* _Dataset records_:

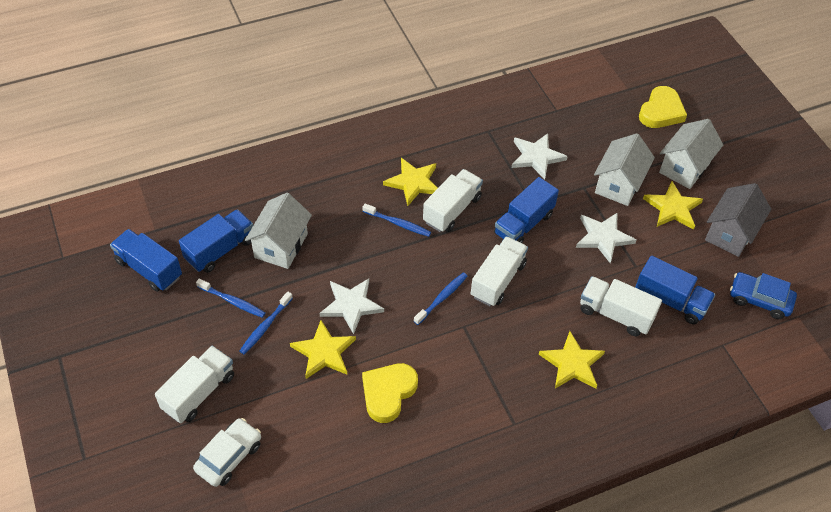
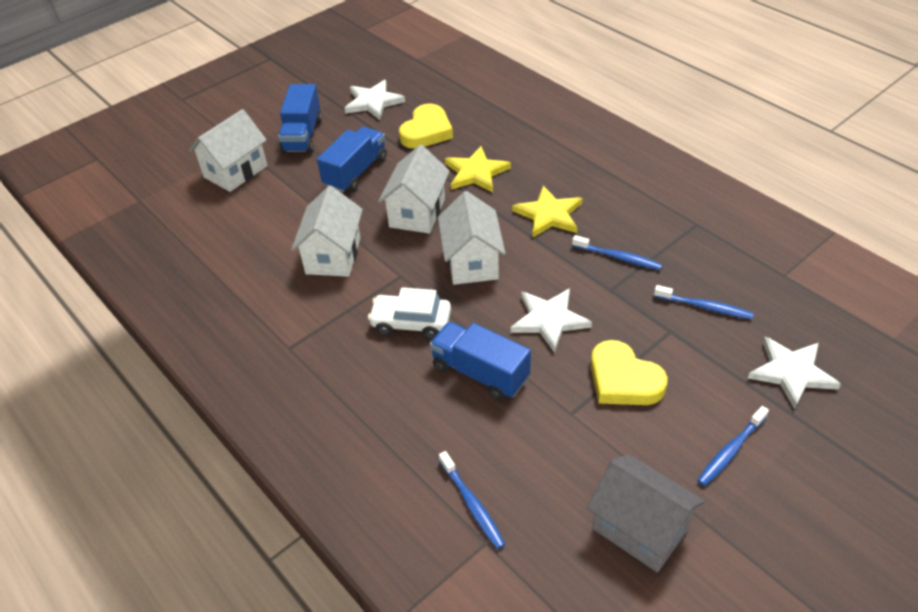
blue car: 1 -> 0
blue truck: 4 -> 3
white house: 3 -> 4
white truck: 4 -> 0
yellow star: 4 -> 2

* _Aim of the task_: Please transcribe all of the records above exactly, leaving out any pictures.

* _Reply to the task_:
blue car: 1 -> 0
blue truck: 4 -> 3
white house: 3 -> 4
white truck: 4 -> 0
yellow star: 4 -> 2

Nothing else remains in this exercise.